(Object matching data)
---+---

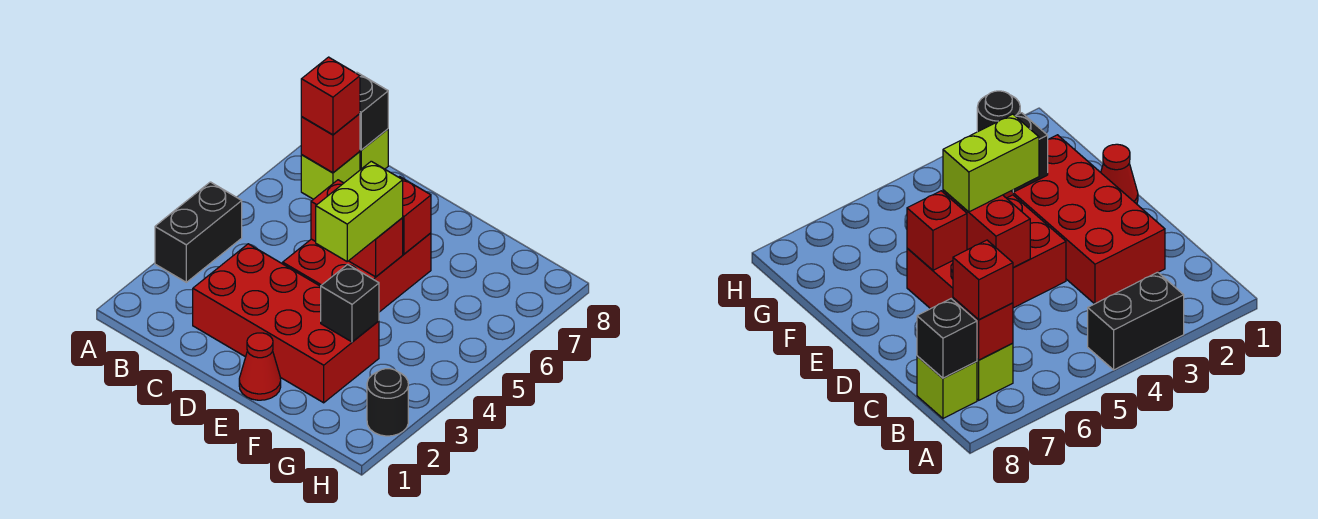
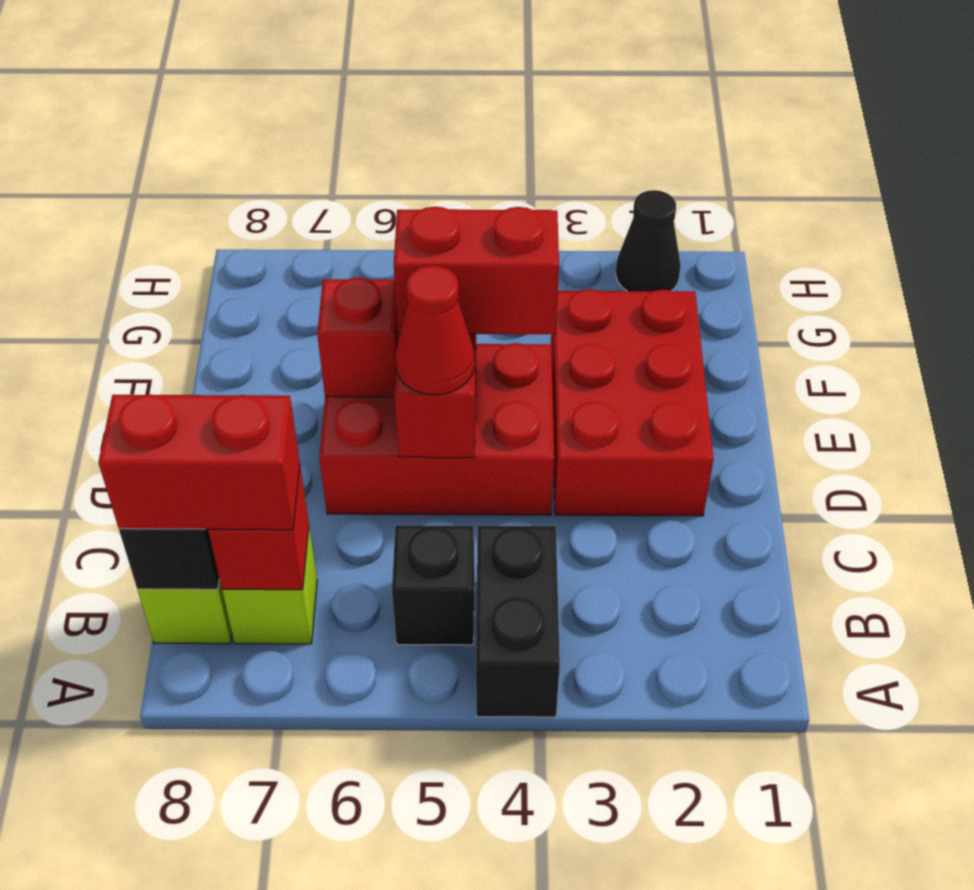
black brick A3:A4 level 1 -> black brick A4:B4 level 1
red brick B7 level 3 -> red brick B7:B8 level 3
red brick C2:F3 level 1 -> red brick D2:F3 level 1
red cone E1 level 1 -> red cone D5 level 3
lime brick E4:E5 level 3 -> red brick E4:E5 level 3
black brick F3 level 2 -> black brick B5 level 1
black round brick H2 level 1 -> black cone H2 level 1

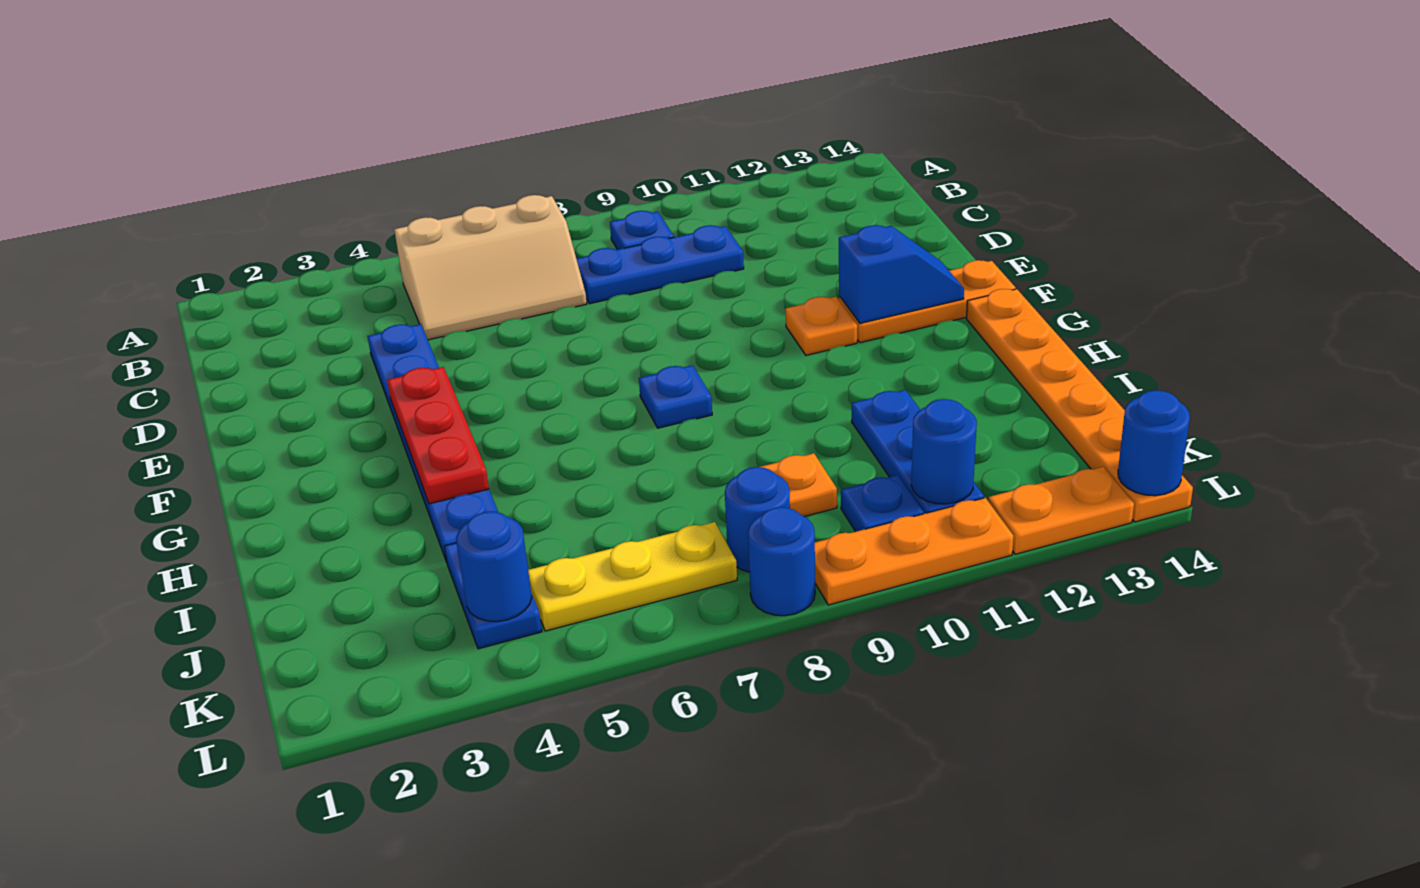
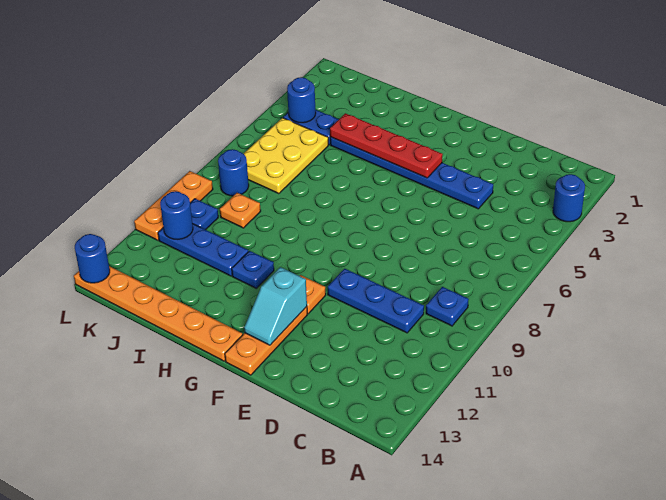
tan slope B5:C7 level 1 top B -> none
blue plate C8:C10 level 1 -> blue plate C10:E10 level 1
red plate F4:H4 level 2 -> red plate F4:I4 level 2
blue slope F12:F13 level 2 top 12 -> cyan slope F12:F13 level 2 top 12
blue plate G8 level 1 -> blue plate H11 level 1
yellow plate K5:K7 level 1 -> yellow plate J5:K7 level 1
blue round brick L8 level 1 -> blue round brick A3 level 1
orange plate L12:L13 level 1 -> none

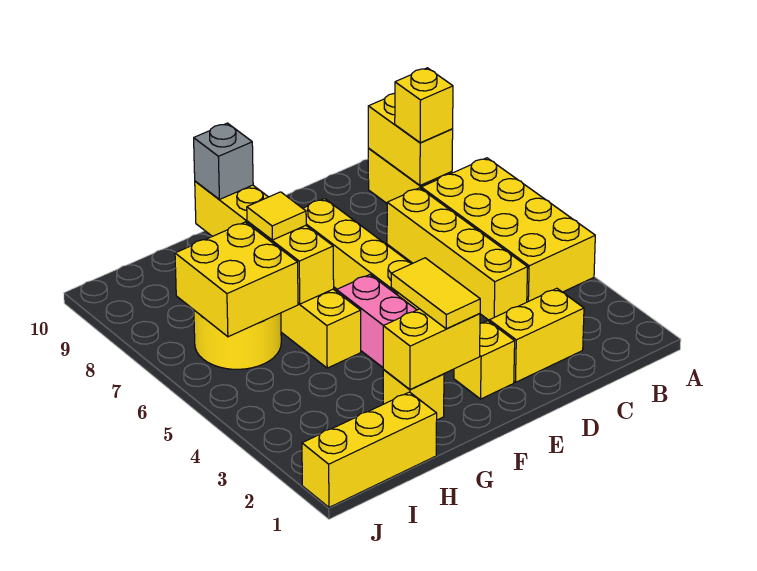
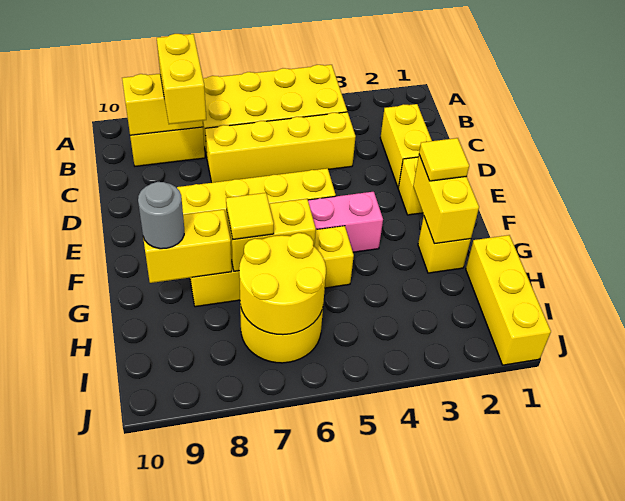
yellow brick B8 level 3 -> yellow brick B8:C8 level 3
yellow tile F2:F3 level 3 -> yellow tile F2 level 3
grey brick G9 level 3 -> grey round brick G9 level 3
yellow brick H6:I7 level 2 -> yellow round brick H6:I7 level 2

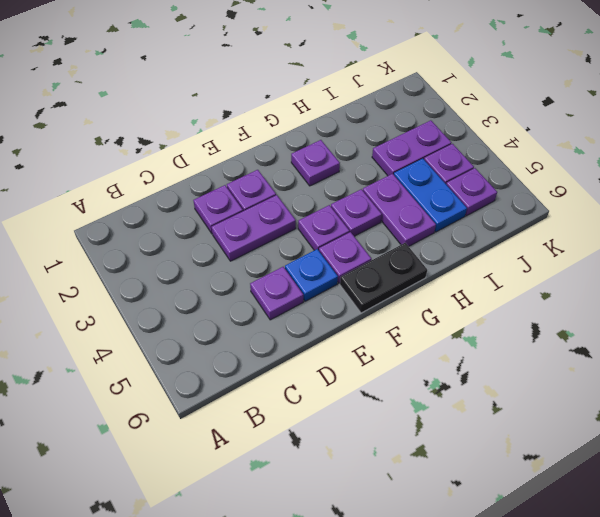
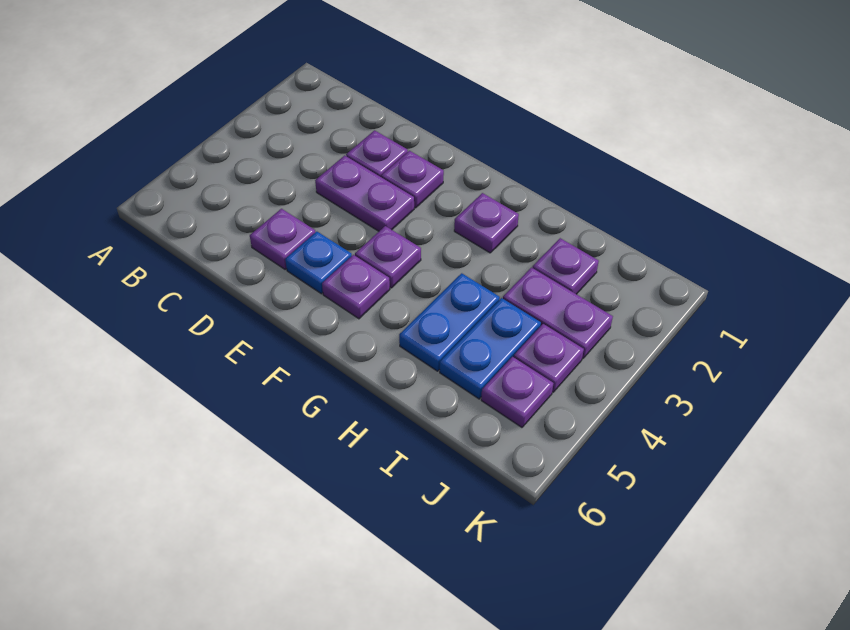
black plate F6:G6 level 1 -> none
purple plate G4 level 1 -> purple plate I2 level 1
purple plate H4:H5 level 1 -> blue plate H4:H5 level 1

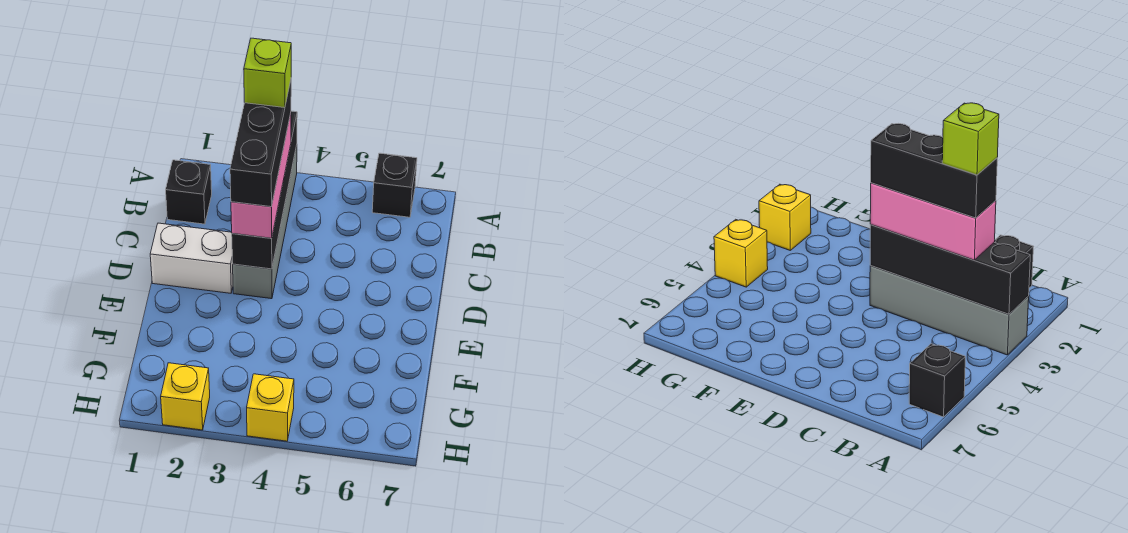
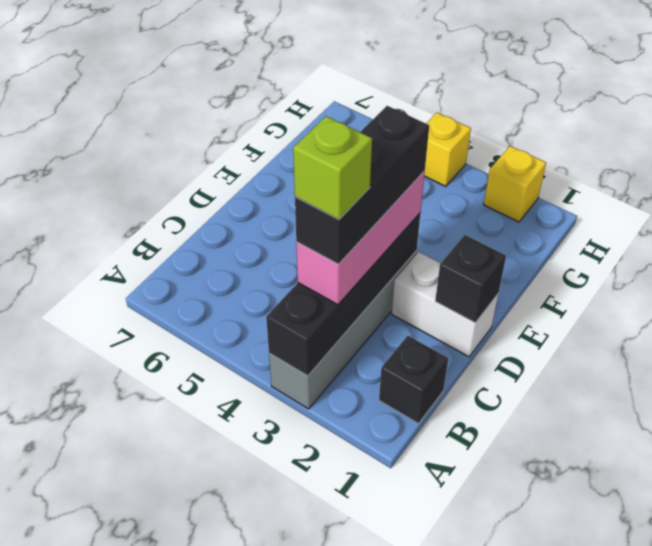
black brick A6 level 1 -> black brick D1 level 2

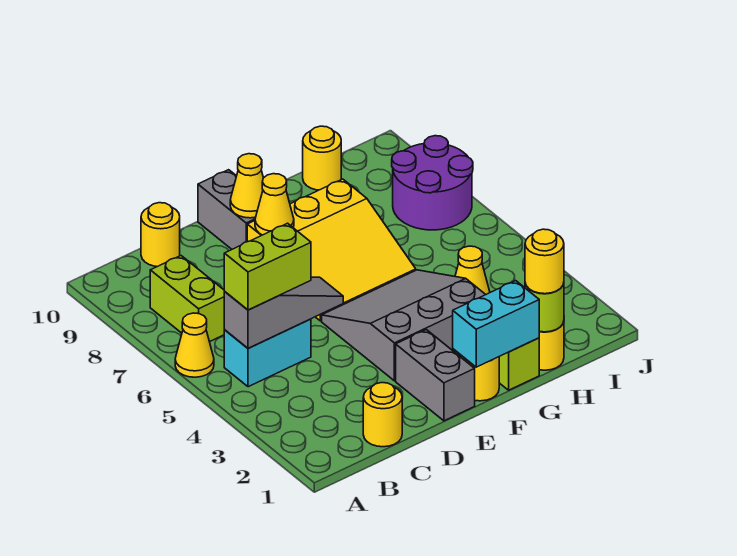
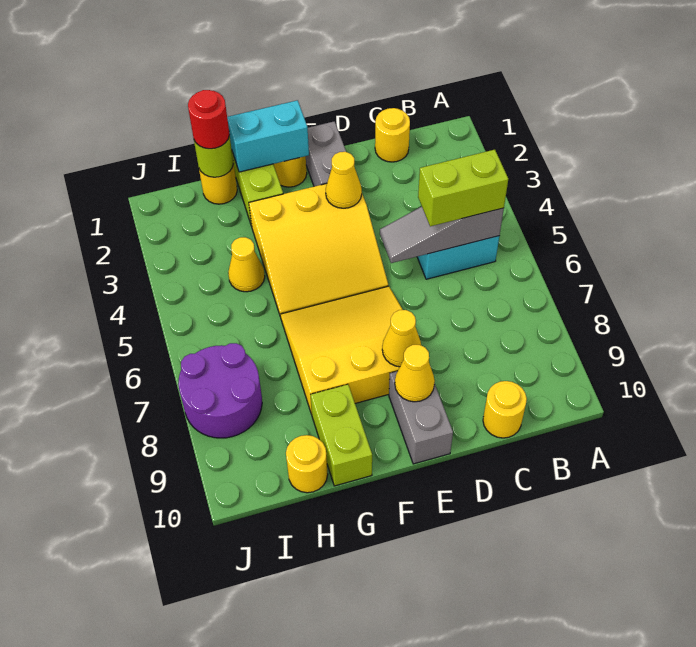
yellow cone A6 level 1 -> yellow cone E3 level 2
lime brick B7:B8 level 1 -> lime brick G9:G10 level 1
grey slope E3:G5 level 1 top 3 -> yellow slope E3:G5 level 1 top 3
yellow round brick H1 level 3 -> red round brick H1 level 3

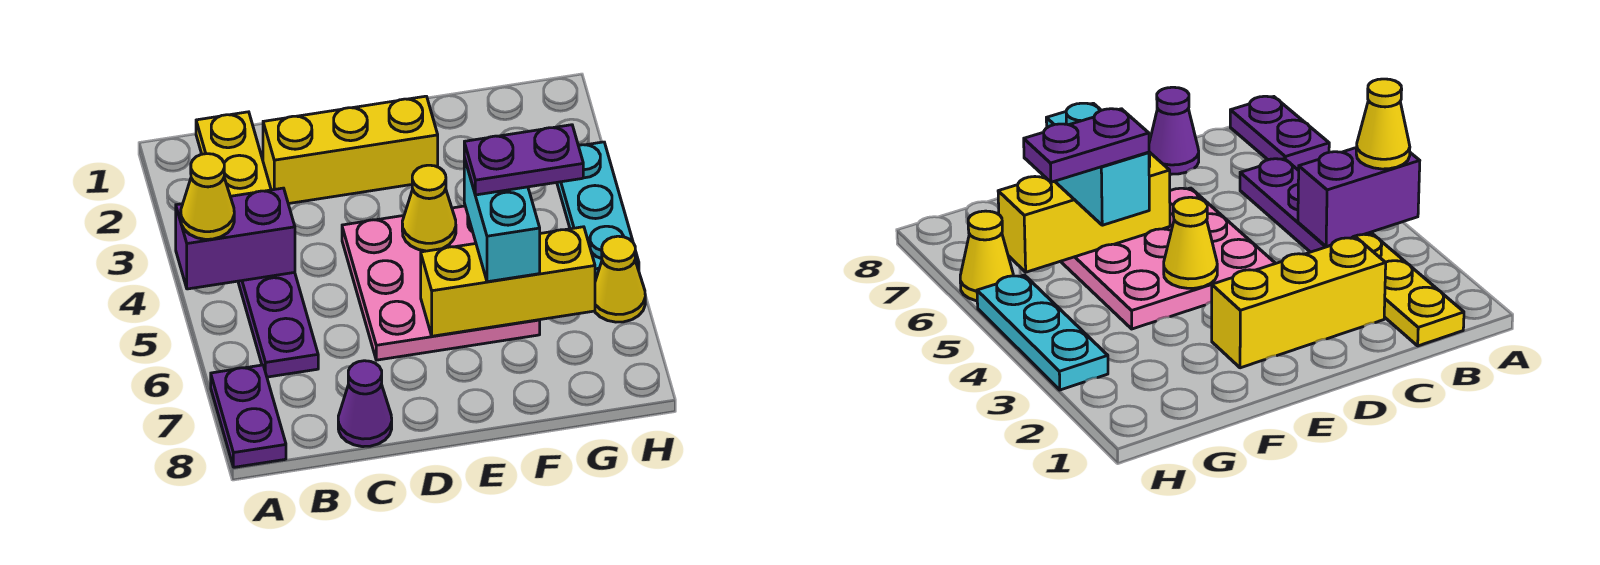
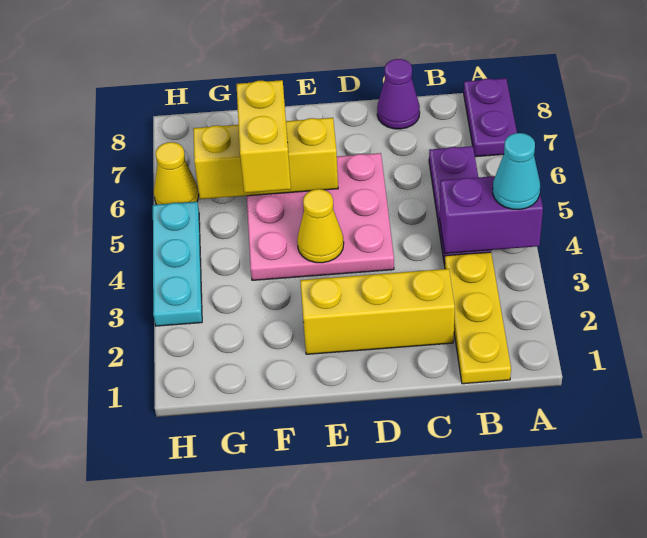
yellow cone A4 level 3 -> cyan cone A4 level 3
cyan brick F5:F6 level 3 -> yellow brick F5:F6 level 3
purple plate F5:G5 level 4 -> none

---+---

### [Work instructions]
The entries above are to be repeated in full, except for their pictures.

### [Solution to this problem]
black brick A3:A4 level 1 -> black brick A4:B4 level 1
red brick B7 level 3 -> red brick B7:B8 level 3
red brick C2:F3 level 1 -> red brick D2:F3 level 1
red cone E1 level 1 -> red cone D5 level 3
lime brick E4:E5 level 3 -> red brick E4:E5 level 3
black brick F3 level 2 -> black brick B5 level 1
black round brick H2 level 1 -> black cone H2 level 1

tan slope B5:C7 level 1 top B -> none
blue plate C8:C10 level 1 -> blue plate C10:E10 level 1
red plate F4:H4 level 2 -> red plate F4:I4 level 2
blue slope F12:F13 level 2 top 12 -> cyan slope F12:F13 level 2 top 12
blue plate G8 level 1 -> blue plate H11 level 1
yellow plate K5:K7 level 1 -> yellow plate J5:K7 level 1
blue round brick L8 level 1 -> blue round brick A3 level 1
orange plate L12:L13 level 1 -> none

yellow brick B8 level 3 -> yellow brick B8:C8 level 3
yellow tile F2:F3 level 3 -> yellow tile F2 level 3
grey brick G9 level 3 -> grey round brick G9 level 3
yellow brick H6:I7 level 2 -> yellow round brick H6:I7 level 2

black plate F6:G6 level 1 -> none
purple plate G4 level 1 -> purple plate I2 level 1
purple plate H4:H5 level 1 -> blue plate H4:H5 level 1

black brick A6 level 1 -> black brick D1 level 2

yellow cone A6 level 1 -> yellow cone E3 level 2
lime brick B7:B8 level 1 -> lime brick G9:G10 level 1
grey slope E3:G5 level 1 top 3 -> yellow slope E3:G5 level 1 top 3
yellow round brick H1 level 3 -> red round brick H1 level 3

yellow cone A4 level 3 -> cyan cone A4 level 3
cyan brick F5:F6 level 3 -> yellow brick F5:F6 level 3
purple plate F5:G5 level 4 -> none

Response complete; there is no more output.